- Opening Delimiter -
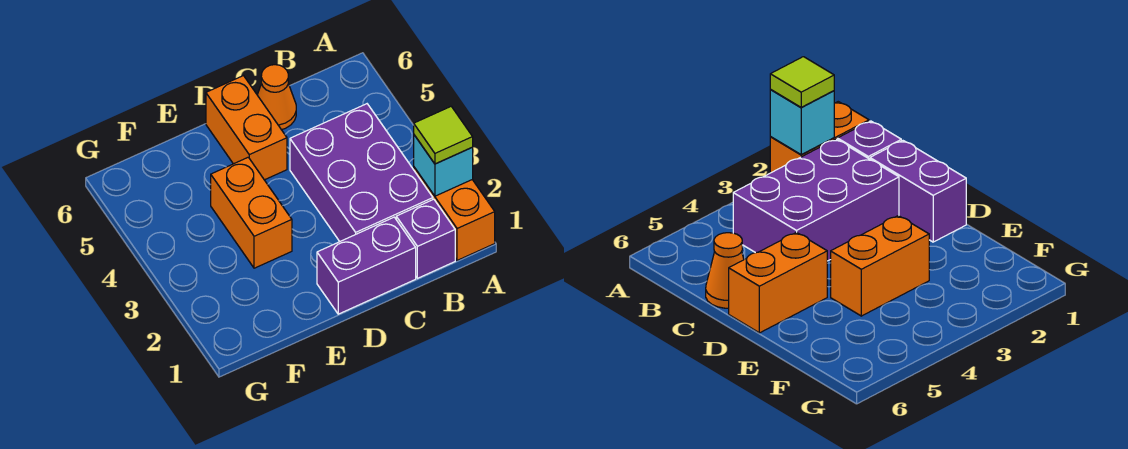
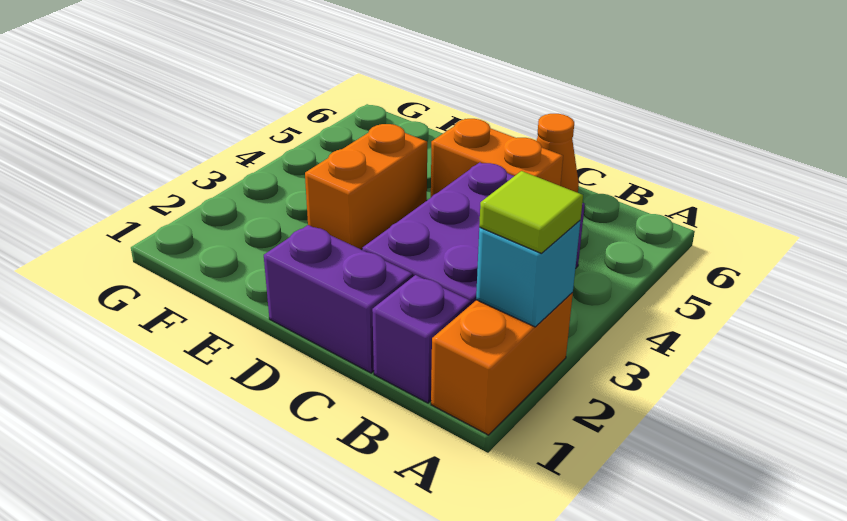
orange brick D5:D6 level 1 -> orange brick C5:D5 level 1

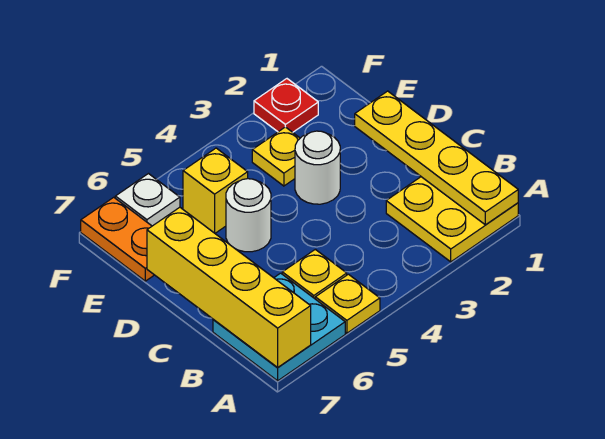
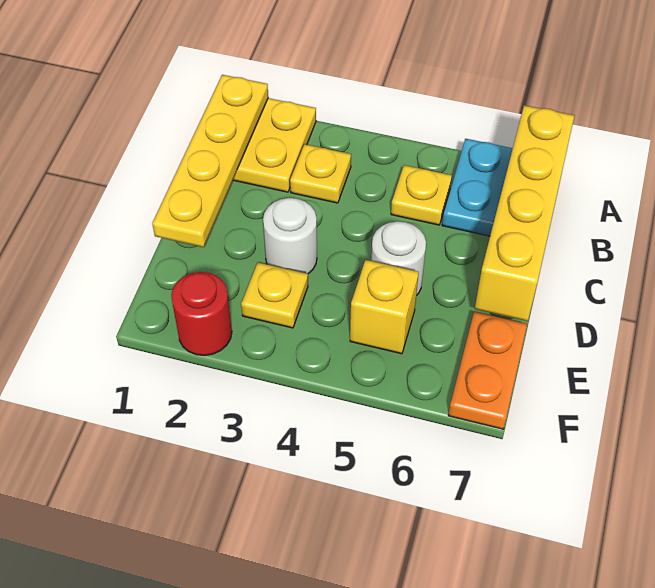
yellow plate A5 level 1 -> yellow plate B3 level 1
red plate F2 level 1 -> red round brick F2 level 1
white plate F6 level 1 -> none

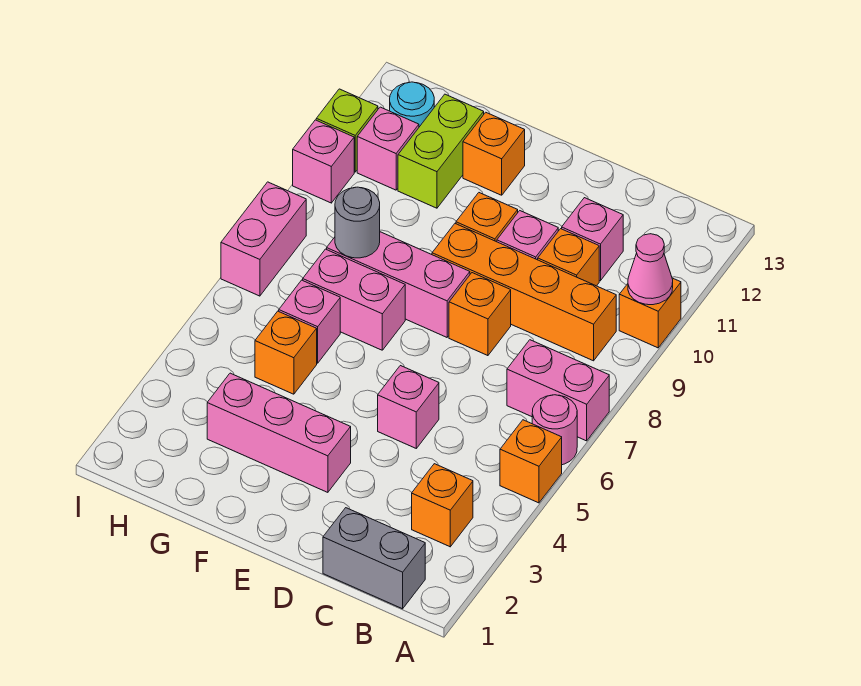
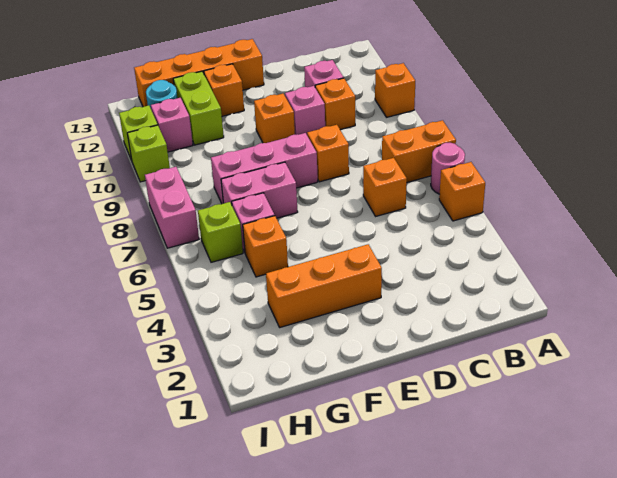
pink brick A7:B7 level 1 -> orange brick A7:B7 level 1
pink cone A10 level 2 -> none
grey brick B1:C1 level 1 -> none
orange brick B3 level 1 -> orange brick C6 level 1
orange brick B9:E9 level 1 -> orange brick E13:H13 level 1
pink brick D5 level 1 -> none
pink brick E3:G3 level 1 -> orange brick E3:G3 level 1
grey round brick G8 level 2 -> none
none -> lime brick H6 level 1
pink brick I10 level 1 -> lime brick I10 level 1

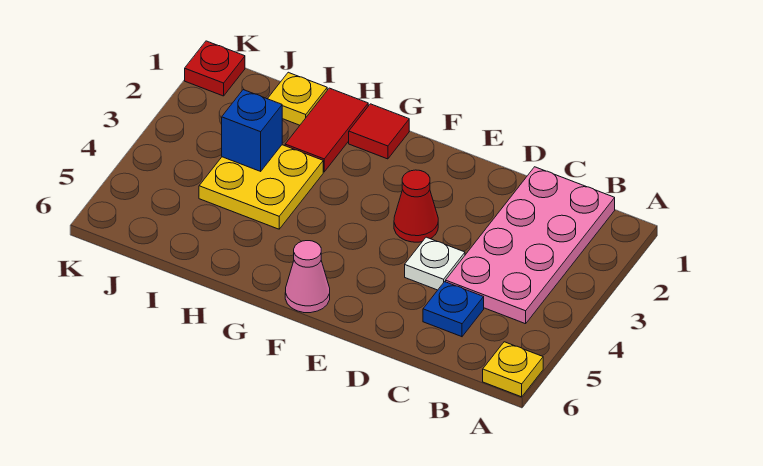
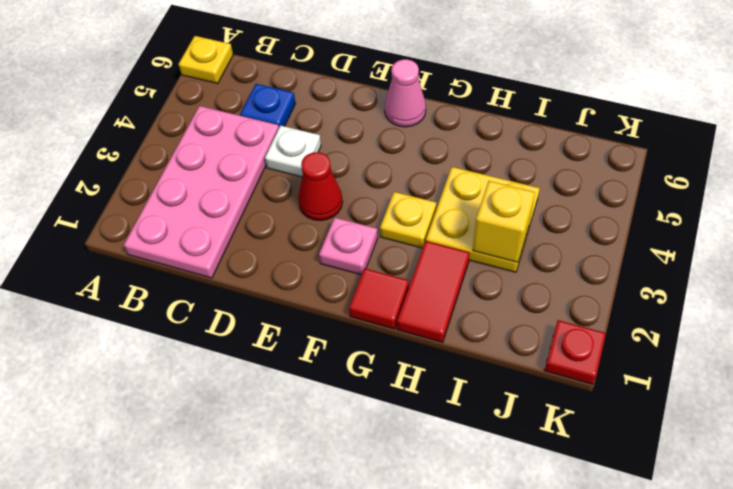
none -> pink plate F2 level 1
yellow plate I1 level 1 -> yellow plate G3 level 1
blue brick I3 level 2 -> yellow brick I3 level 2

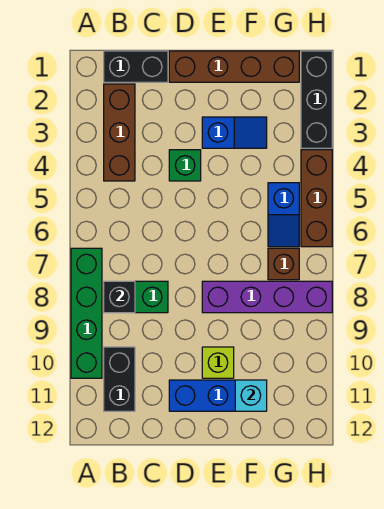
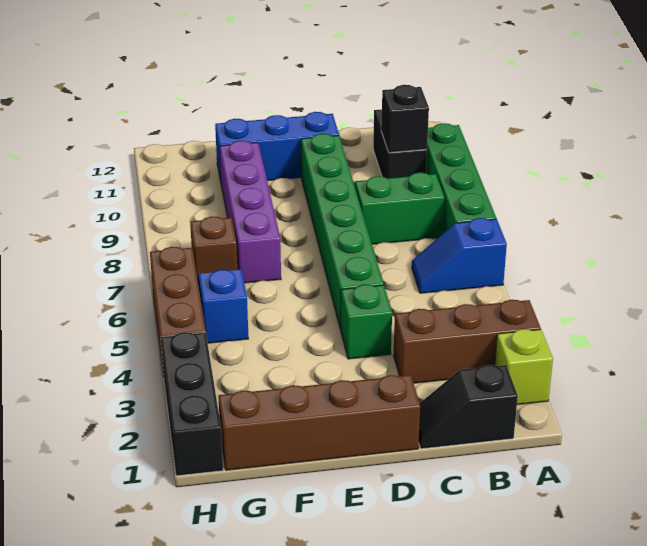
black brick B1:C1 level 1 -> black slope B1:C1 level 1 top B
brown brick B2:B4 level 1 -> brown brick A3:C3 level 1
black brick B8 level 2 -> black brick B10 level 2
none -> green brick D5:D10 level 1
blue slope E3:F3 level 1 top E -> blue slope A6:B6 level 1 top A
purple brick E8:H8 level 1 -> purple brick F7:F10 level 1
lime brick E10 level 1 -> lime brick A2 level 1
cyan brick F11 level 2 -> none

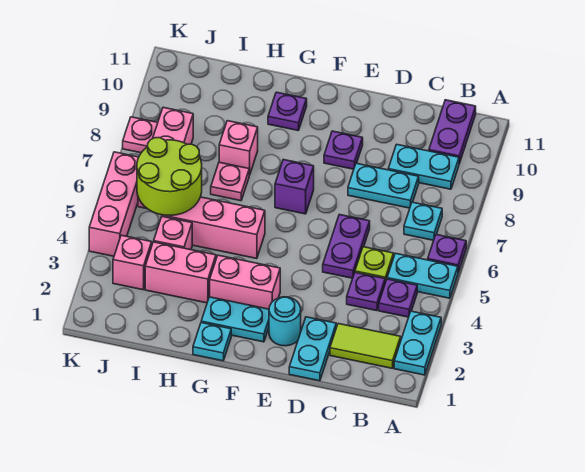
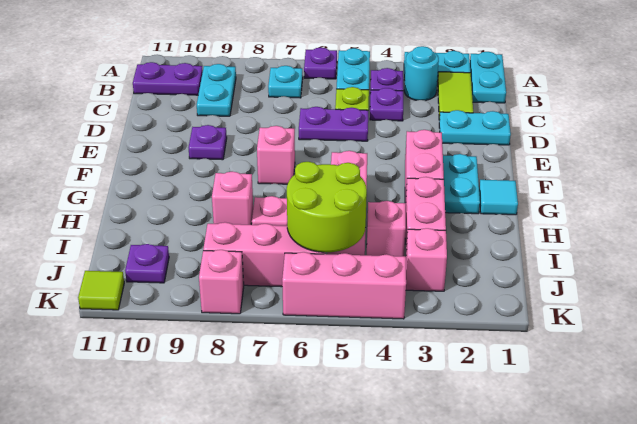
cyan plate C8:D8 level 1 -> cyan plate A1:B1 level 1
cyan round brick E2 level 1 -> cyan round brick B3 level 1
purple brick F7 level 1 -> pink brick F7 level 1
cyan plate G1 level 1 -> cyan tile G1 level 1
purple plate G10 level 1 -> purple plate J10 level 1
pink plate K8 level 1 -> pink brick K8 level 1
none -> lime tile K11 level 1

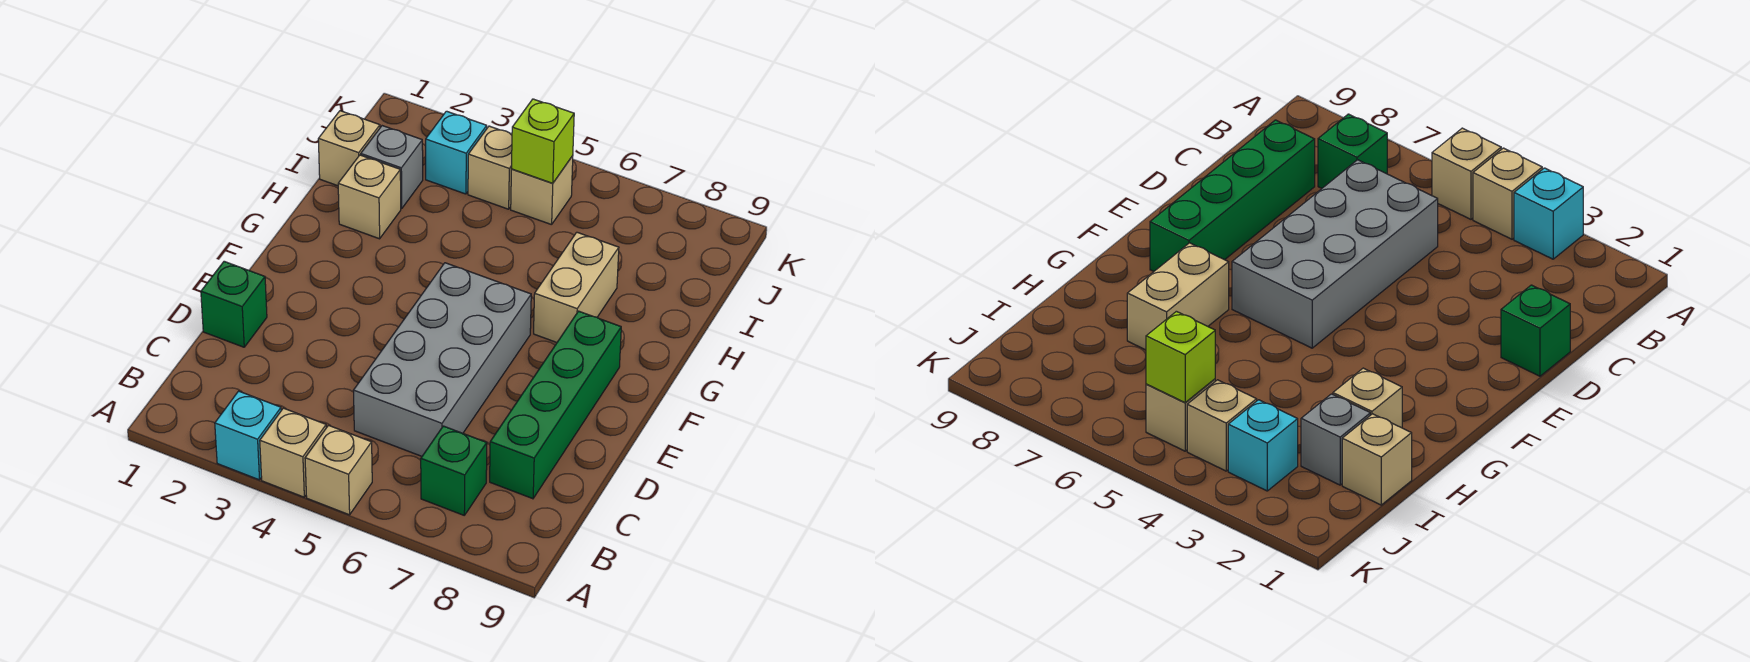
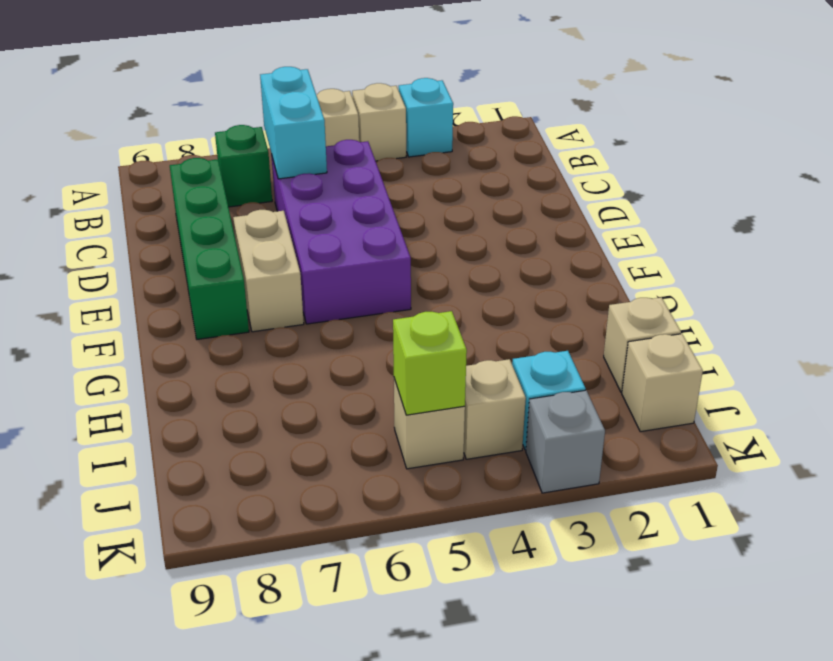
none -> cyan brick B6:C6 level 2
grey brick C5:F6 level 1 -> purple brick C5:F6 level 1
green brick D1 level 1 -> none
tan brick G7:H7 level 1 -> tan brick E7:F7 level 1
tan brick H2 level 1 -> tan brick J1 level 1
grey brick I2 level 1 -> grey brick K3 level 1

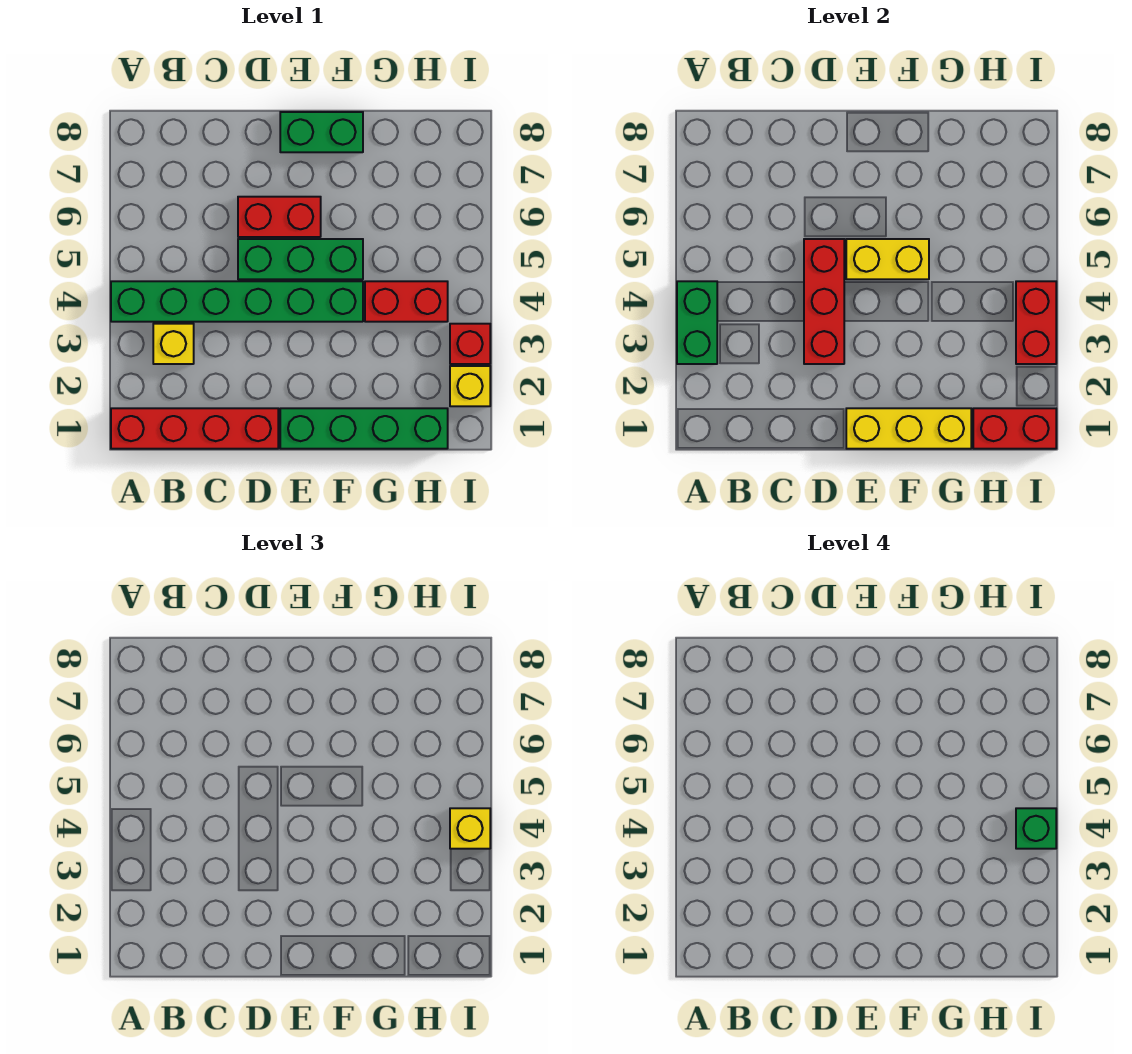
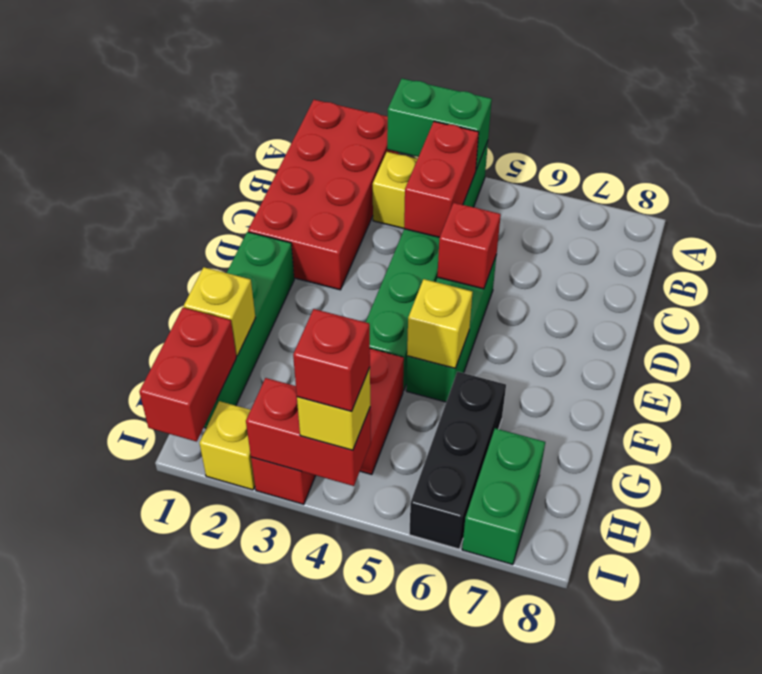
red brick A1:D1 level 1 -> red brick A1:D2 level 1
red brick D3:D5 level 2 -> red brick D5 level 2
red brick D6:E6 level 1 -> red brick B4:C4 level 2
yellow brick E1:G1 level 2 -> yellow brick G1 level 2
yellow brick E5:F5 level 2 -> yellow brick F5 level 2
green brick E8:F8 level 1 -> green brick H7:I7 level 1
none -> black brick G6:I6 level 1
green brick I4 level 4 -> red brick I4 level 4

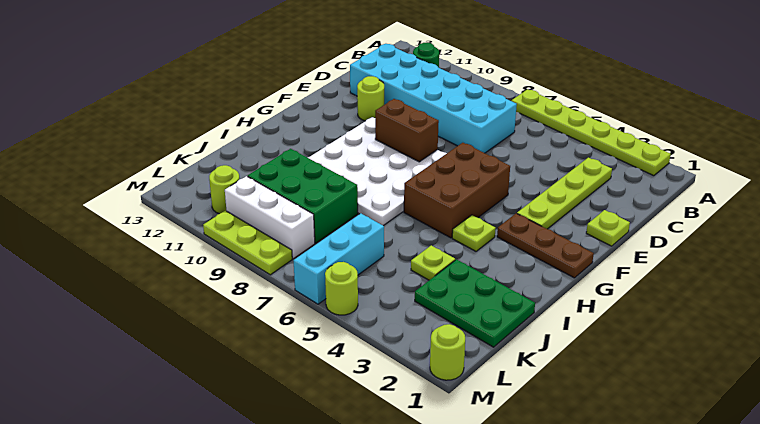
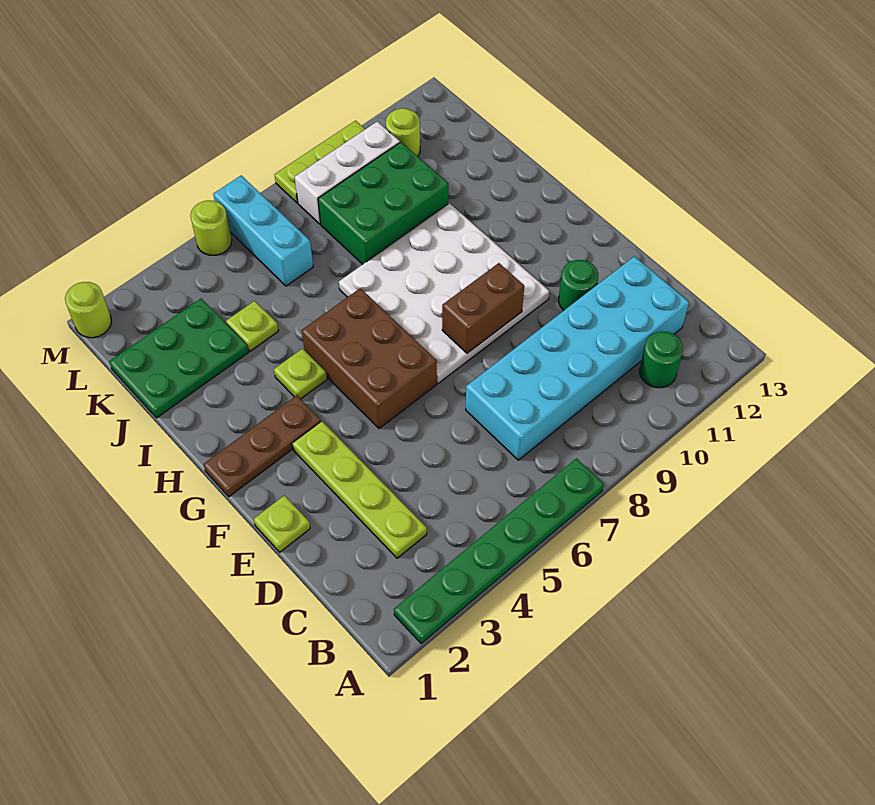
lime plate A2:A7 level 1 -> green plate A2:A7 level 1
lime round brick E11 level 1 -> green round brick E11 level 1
- Closing Delimiter -
Reproduce every record in full. Leave out the images.

• Response below:
orange brick D5:D6 level 1 -> orange brick C5:D5 level 1

yellow plate A5 level 1 -> yellow plate B3 level 1
red plate F2 level 1 -> red round brick F2 level 1
white plate F6 level 1 -> none

pink brick A7:B7 level 1 -> orange brick A7:B7 level 1
pink cone A10 level 2 -> none
grey brick B1:C1 level 1 -> none
orange brick B3 level 1 -> orange brick C6 level 1
orange brick B9:E9 level 1 -> orange brick E13:H13 level 1
pink brick D5 level 1 -> none
pink brick E3:G3 level 1 -> orange brick E3:G3 level 1
grey round brick G8 level 2 -> none
none -> lime brick H6 level 1
pink brick I10 level 1 -> lime brick I10 level 1

none -> pink plate F2 level 1
yellow plate I1 level 1 -> yellow plate G3 level 1
blue brick I3 level 2 -> yellow brick I3 level 2

black brick B1:C1 level 1 -> black slope B1:C1 level 1 top B
brown brick B2:B4 level 1 -> brown brick A3:C3 level 1
black brick B8 level 2 -> black brick B10 level 2
none -> green brick D5:D10 level 1
blue slope E3:F3 level 1 top E -> blue slope A6:B6 level 1 top A
purple brick E8:H8 level 1 -> purple brick F7:F10 level 1
lime brick E10 level 1 -> lime brick A2 level 1
cyan brick F11 level 2 -> none

cyan plate C8:D8 level 1 -> cyan plate A1:B1 level 1
cyan round brick E2 level 1 -> cyan round brick B3 level 1
purple brick F7 level 1 -> pink brick F7 level 1
cyan plate G1 level 1 -> cyan tile G1 level 1
purple plate G10 level 1 -> purple plate J10 level 1
pink plate K8 level 1 -> pink brick K8 level 1
none -> lime tile K11 level 1

none -> cyan brick B6:C6 level 2
grey brick C5:F6 level 1 -> purple brick C5:F6 level 1
green brick D1 level 1 -> none
tan brick G7:H7 level 1 -> tan brick E7:F7 level 1
tan brick H2 level 1 -> tan brick J1 level 1
grey brick I2 level 1 -> grey brick K3 level 1

red brick A1:D1 level 1 -> red brick A1:D2 level 1
red brick D3:D5 level 2 -> red brick D5 level 2
red brick D6:E6 level 1 -> red brick B4:C4 level 2
yellow brick E1:G1 level 2 -> yellow brick G1 level 2
yellow brick E5:F5 level 2 -> yellow brick F5 level 2
green brick E8:F8 level 1 -> green brick H7:I7 level 1
none -> black brick G6:I6 level 1
green brick I4 level 4 -> red brick I4 level 4

lime plate A2:A7 level 1 -> green plate A2:A7 level 1
lime round brick E11 level 1 -> green round brick E11 level 1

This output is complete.